▶ _Work required_
Leave out all images and set down the records exactly as given.

▶ _Exercise materials_
......

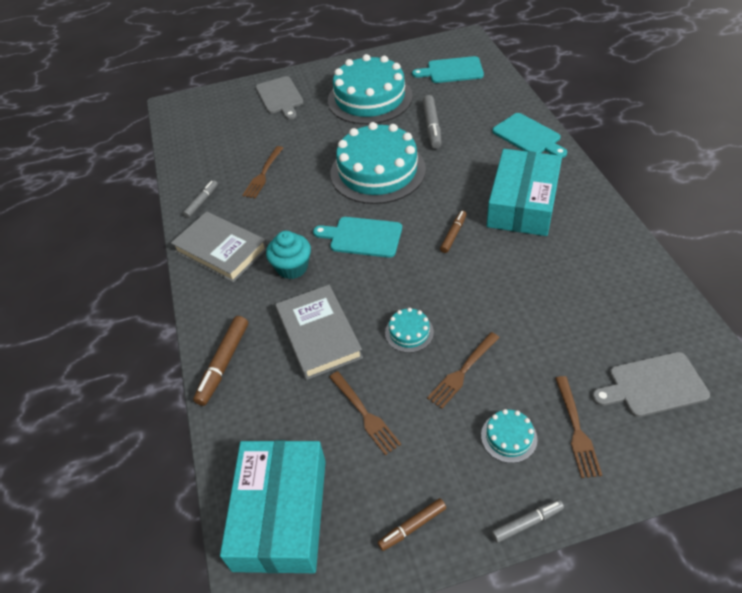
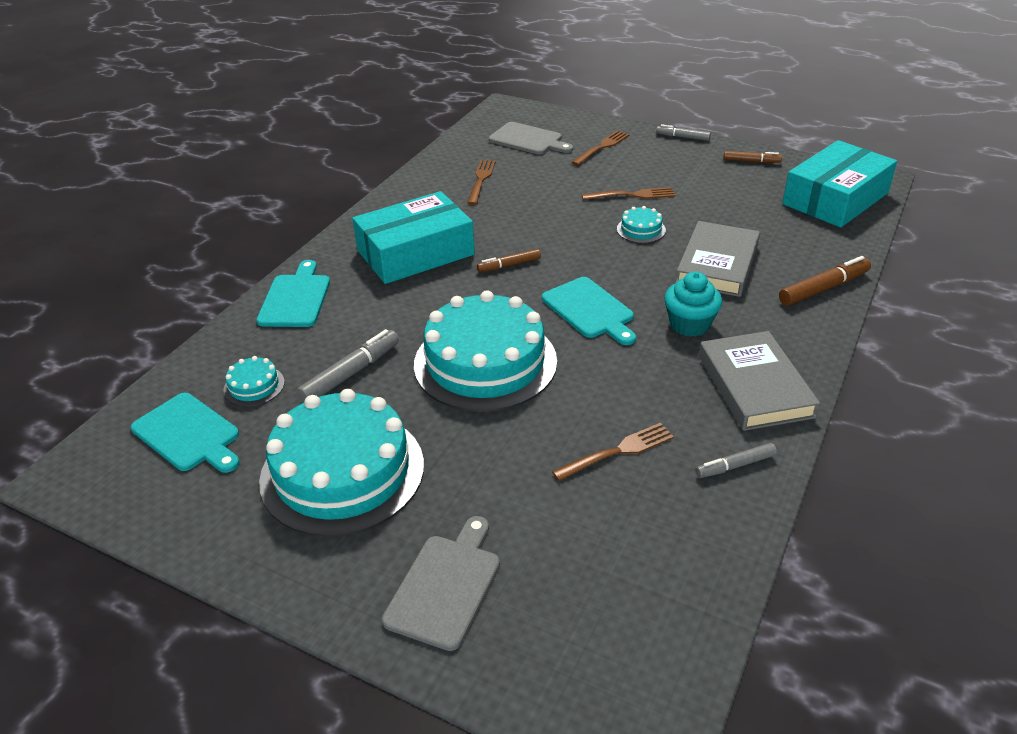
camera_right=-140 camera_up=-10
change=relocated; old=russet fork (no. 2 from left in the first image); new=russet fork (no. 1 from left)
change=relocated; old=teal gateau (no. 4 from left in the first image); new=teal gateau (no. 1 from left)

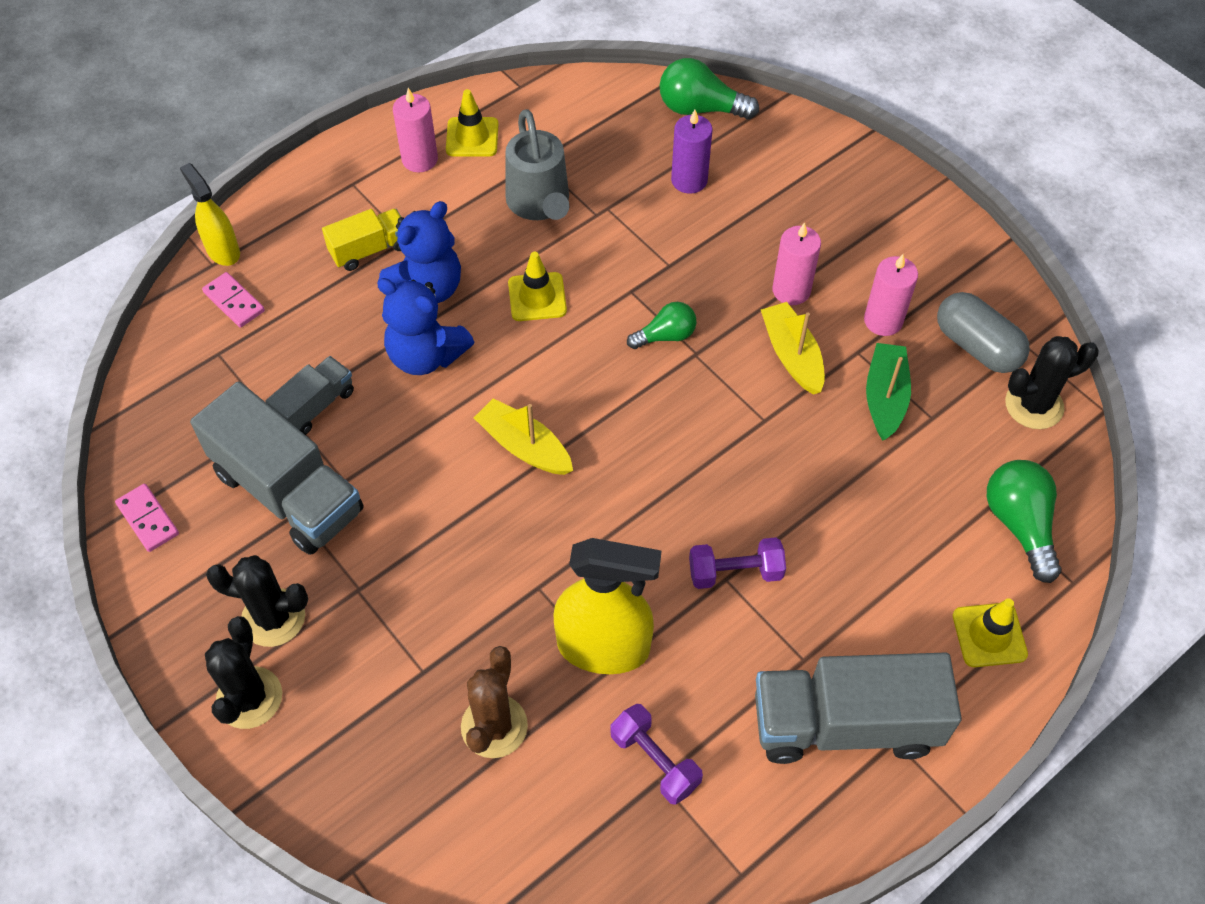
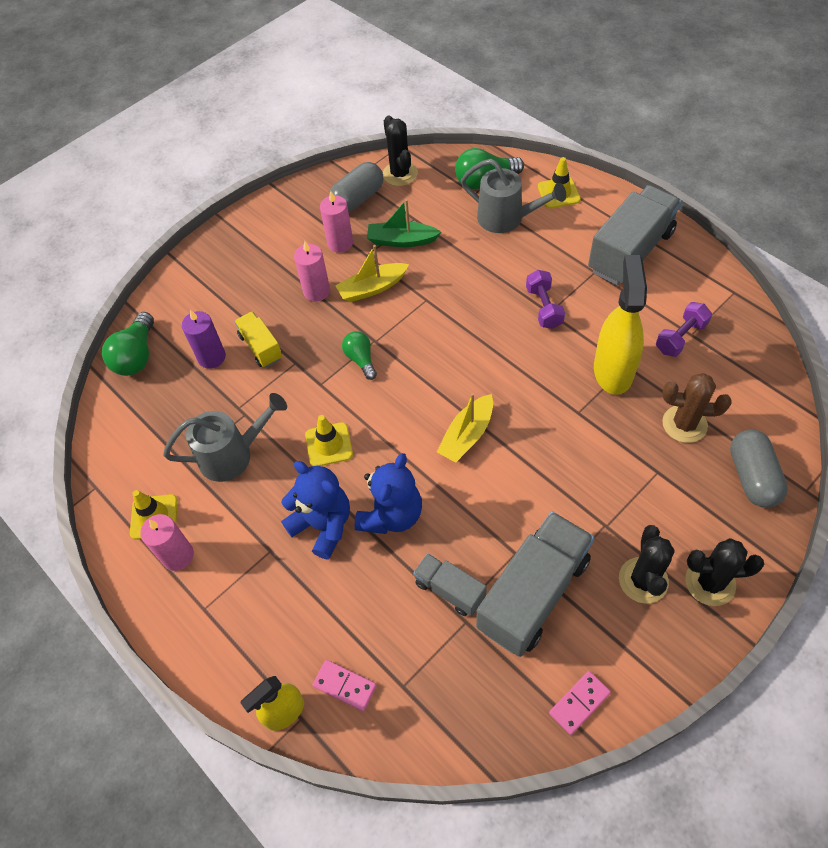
camera_right=-90 camera_up=0
change=appeared; new=ash-grey sprinkling can (no. 2 from left)
change=appeared; new=ash-grey pill (no. 2 from left)
change=relocated; old=golden lorry
change=spun; old=rose-pink domino (no. 2 from left in the first image); degrees=75
change=spun; old=ash-grey lorry (no. 3 from left); degrees=-135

......

▶ _Finished task_
camera_right=-140 camera_up=-10
change=relocated; old=russet fork (no. 2 from left in the first image); new=russet fork (no. 1 from left)
change=relocated; old=teal gateau (no. 4 from left in the first image); new=teal gateau (no. 1 from left)

camera_right=-90 camera_up=0
change=appeared; new=ash-grey sprinkling can (no. 2 from left)
change=appeared; new=ash-grey pill (no. 2 from left)
change=relocated; old=golden lorry
change=spun; old=rose-pink domino (no. 2 from left in the first image); degrees=75
change=spun; old=ash-grey lorry (no. 3 from left); degrees=-135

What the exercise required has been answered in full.